Problem description:
Take the lines below from the first through the one that contains "none -> cyan brick A9 level 1" and copy them exactly.

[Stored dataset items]
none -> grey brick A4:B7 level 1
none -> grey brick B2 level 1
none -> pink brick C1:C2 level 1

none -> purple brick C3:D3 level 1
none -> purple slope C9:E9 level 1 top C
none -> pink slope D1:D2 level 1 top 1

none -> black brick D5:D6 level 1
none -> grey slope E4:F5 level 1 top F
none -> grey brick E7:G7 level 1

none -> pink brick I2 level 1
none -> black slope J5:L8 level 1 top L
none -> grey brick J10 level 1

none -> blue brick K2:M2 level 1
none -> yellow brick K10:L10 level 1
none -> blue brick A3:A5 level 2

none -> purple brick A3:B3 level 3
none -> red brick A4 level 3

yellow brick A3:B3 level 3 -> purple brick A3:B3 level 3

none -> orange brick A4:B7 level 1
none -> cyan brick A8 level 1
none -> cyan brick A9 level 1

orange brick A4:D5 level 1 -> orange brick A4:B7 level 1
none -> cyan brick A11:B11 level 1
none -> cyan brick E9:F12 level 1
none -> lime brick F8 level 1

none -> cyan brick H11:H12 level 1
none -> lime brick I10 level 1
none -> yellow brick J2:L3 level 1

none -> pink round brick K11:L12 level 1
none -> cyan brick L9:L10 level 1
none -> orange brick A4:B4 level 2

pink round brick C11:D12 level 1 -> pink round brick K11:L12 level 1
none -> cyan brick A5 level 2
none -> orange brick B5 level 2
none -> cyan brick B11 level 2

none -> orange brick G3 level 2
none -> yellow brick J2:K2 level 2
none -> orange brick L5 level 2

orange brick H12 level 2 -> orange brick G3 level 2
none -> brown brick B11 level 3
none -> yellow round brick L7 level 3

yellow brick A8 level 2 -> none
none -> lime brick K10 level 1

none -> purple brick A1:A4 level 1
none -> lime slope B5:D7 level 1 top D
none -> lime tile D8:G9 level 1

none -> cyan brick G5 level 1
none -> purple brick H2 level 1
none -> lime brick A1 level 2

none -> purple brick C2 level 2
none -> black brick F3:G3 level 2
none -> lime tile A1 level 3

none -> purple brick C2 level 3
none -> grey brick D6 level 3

Answer space:
none -> grey brick A4:B7 level 1
none -> grey brick B2 level 1
none -> pink brick C1:C2 level 1

none -> purple brick C3:D3 level 1
none -> purple slope C9:E9 level 1 top C
none -> pink slope D1:D2 level 1 top 1

none -> black brick D5:D6 level 1
none -> grey slope E4:F5 level 1 top F
none -> grey brick E7:G7 level 1

none -> pink brick I2 level 1
none -> black slope J5:L8 level 1 top L
none -> grey brick J10 level 1

none -> blue brick K2:M2 level 1
none -> yellow brick K10:L10 level 1
none -> blue brick A3:A5 level 2

none -> purple brick A3:B3 level 3
none -> red brick A4 level 3

yellow brick A3:B3 level 3 -> purple brick A3:B3 level 3

none -> orange brick A4:B7 level 1
none -> cyan brick A8 level 1
none -> cyan brick A9 level 1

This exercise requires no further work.